Dataset extract:
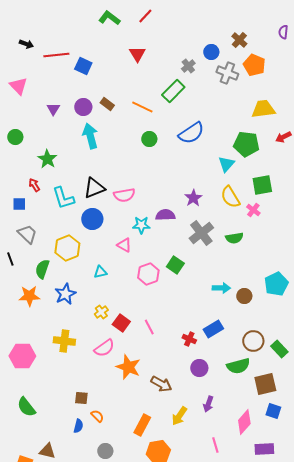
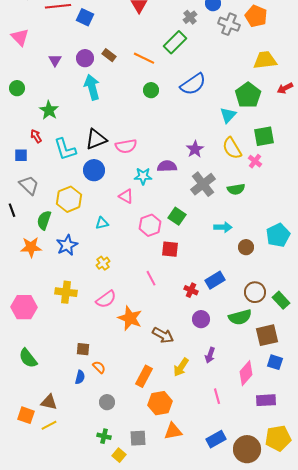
green pentagon: (246, 144) -> (248, 95), turned 30
cyan arrow: (221, 288) -> (223, 227), moved
red square: (121, 323) -> (170, 249), moved, turned -30

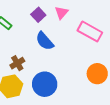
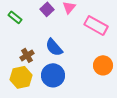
blue semicircle: (45, 41) -> (54, 47), moved

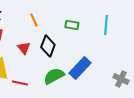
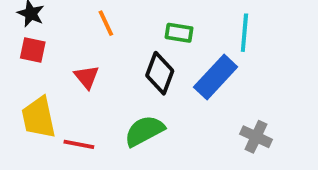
black diamond: (48, 46) -> (160, 73), moved
blue rectangle: (80, 68) -> (216, 77), moved
gray cross: (121, 79) -> (256, 137), moved

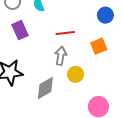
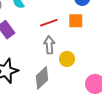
orange square: (99, 46) -> (76, 21), moved, turned 35

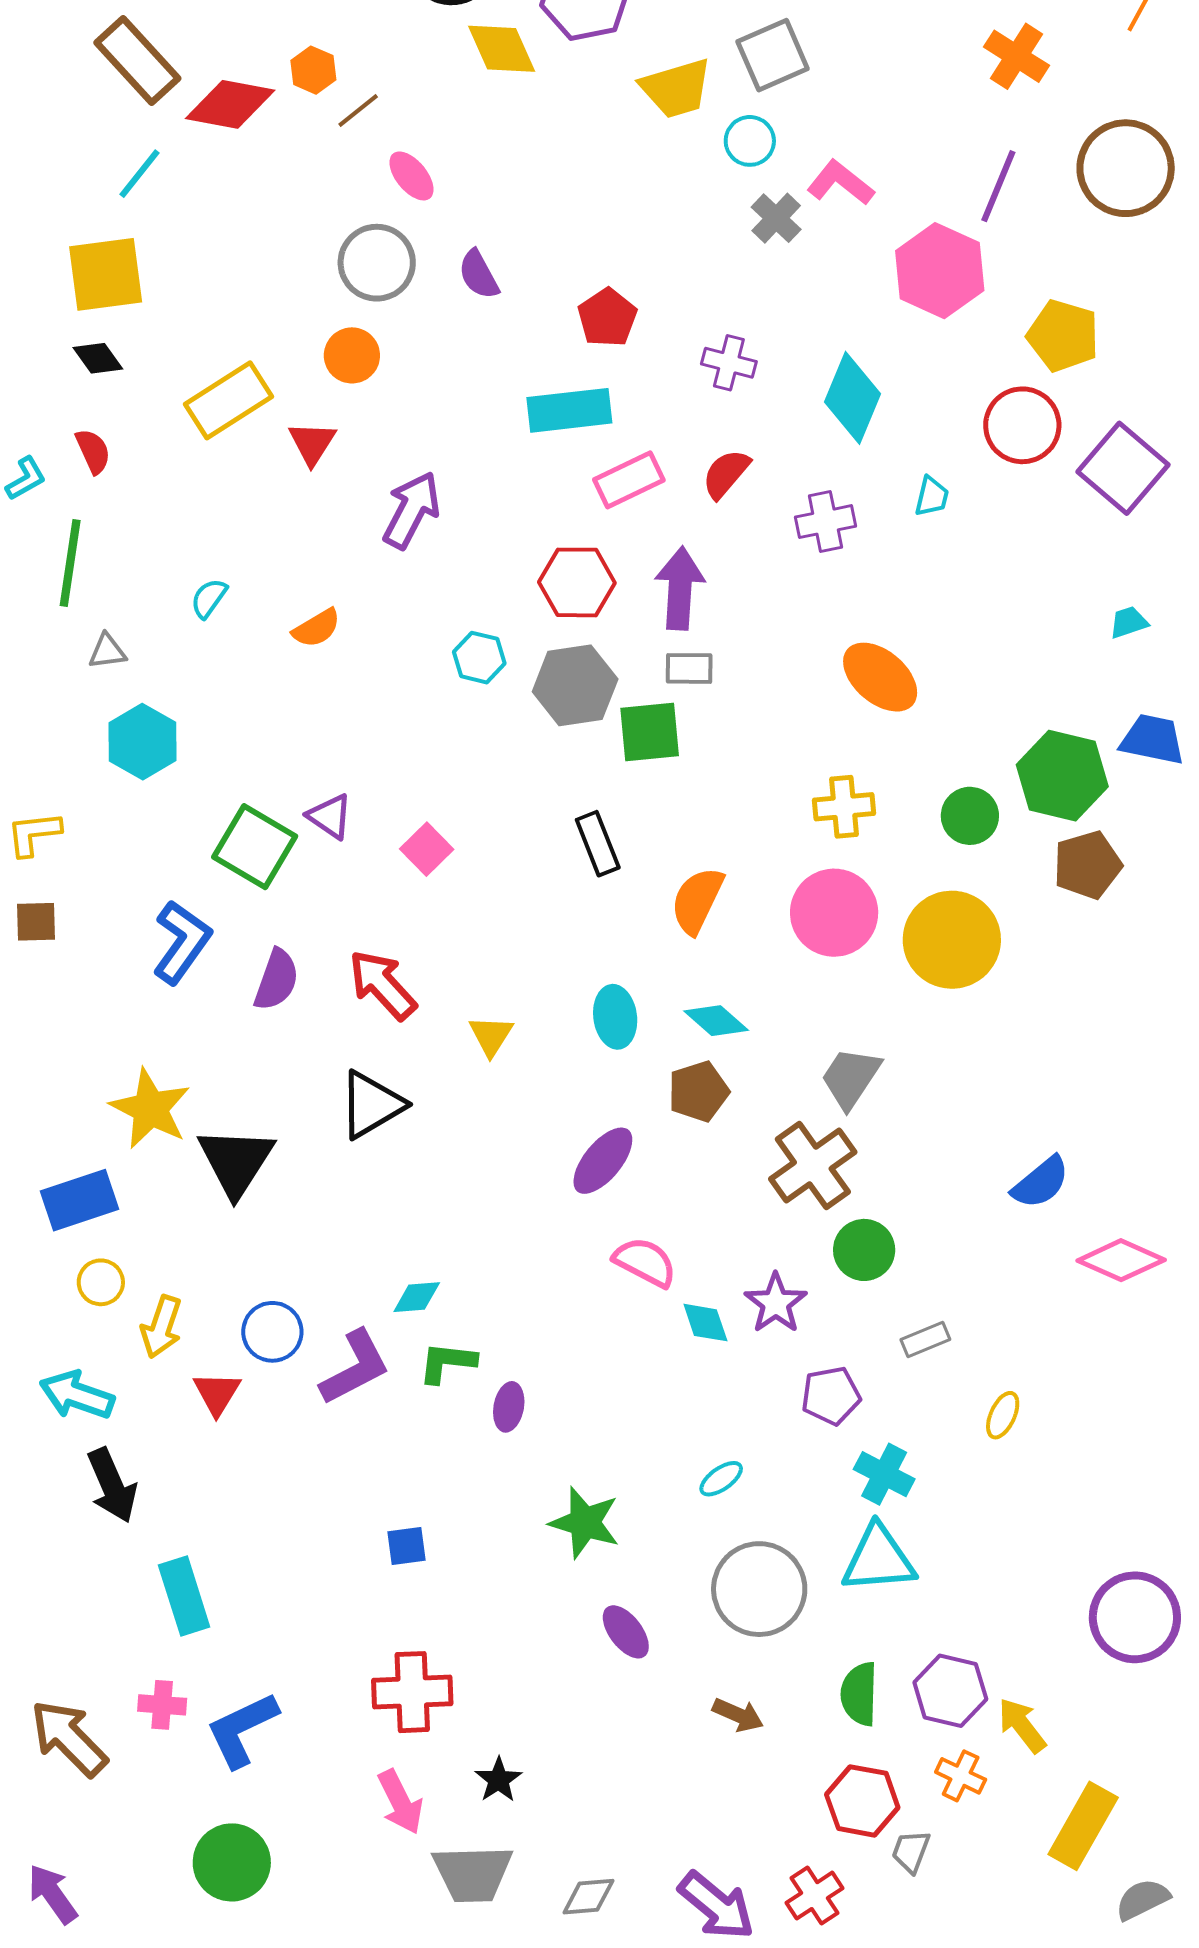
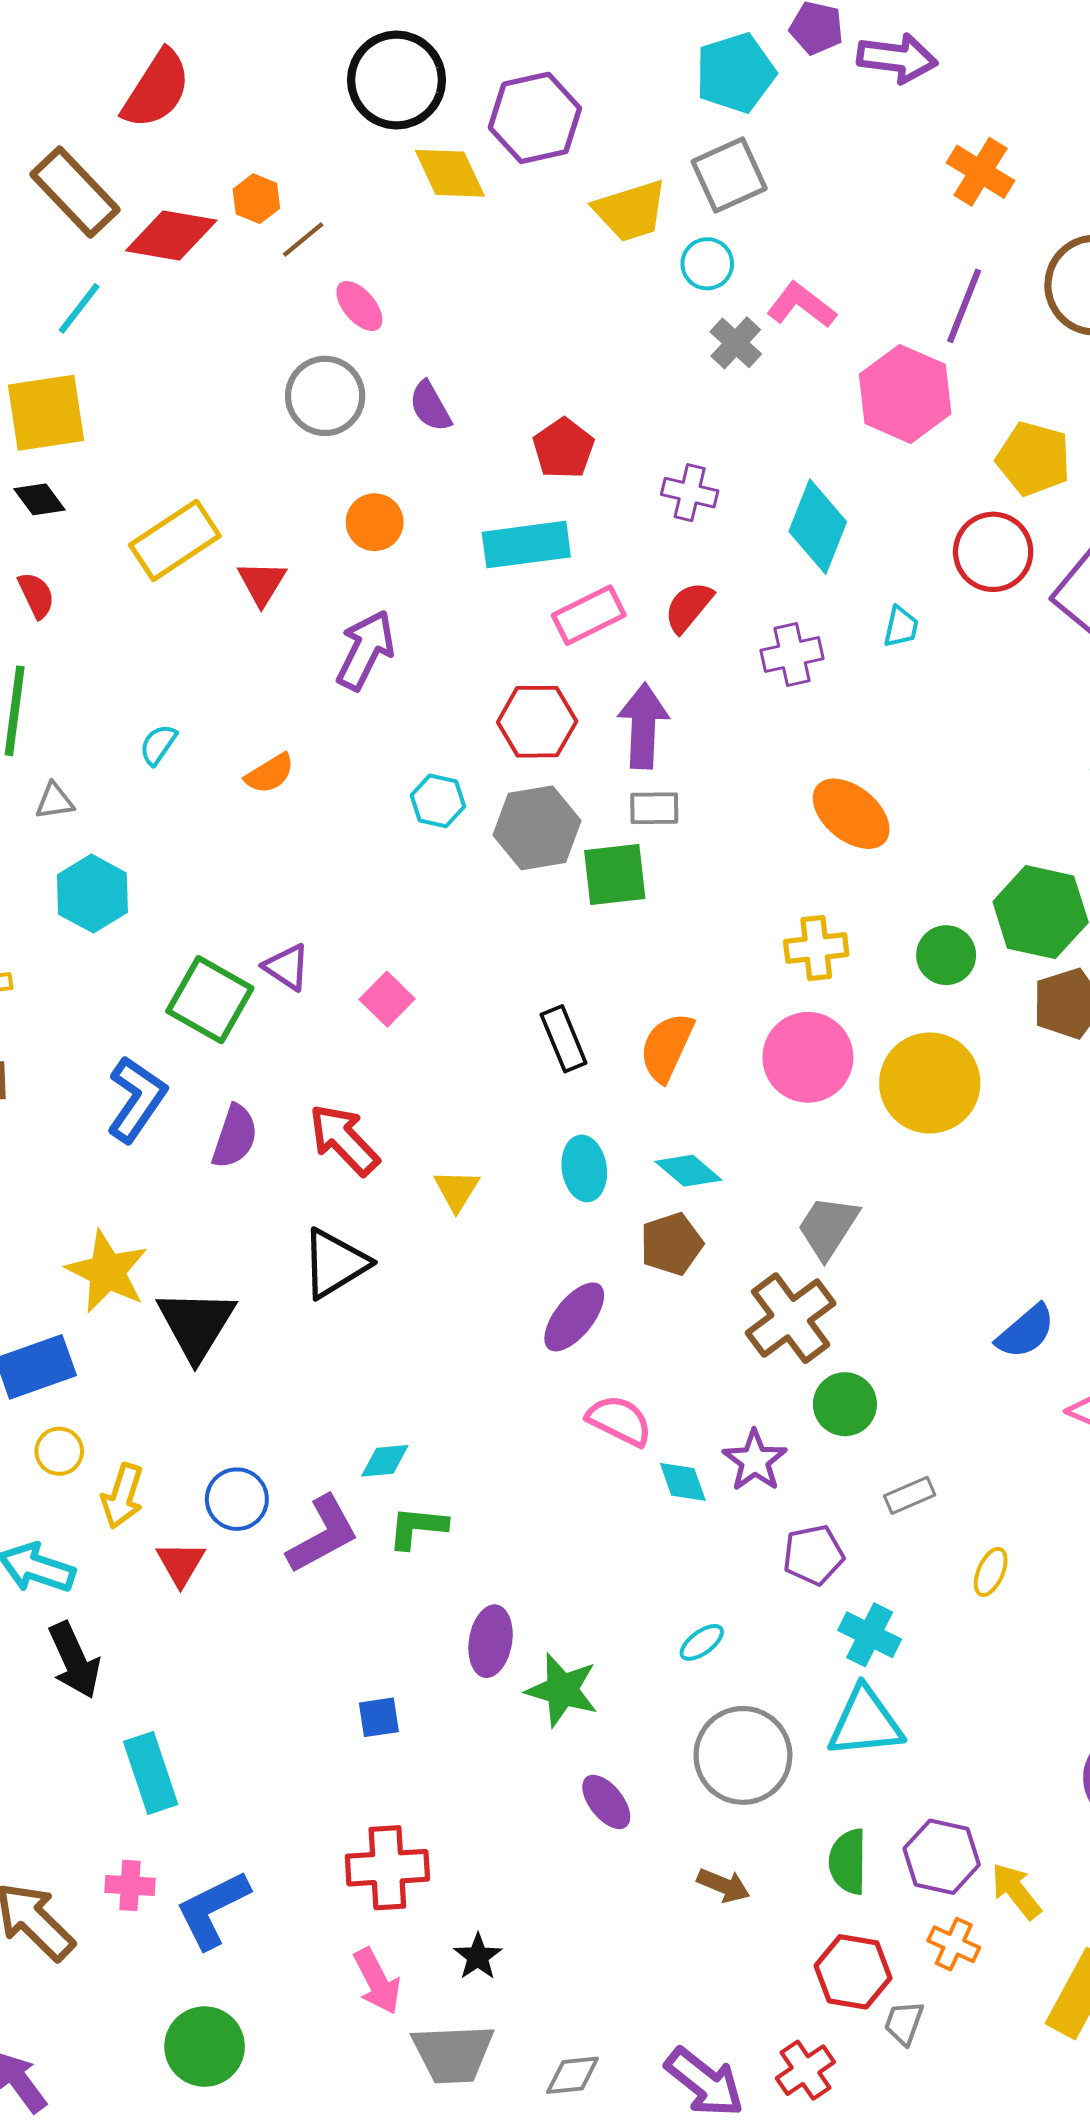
orange circle: (352, 355) -> (375, 522), moved
black rectangle: (598, 844) -> (564, 1039), moved
purple ellipse: (509, 1407) -> (491, 1641), moved, size x1.4

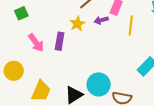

Work required:
Exactly as written above, retype the lines starting at the one holding "blue semicircle: (45, 41) -> (54, 47), moved" and ending at the one holding "orange square: (99, 46)", both included, but not the pictures.

Exercise answer:
blue semicircle: (45, 41) -> (54, 47), moved

black diamond: (48, 46) -> (160, 73), moved
blue rectangle: (80, 68) -> (216, 77), moved
gray cross: (121, 79) -> (256, 137), moved

orange square: (99, 46) -> (76, 21), moved, turned 35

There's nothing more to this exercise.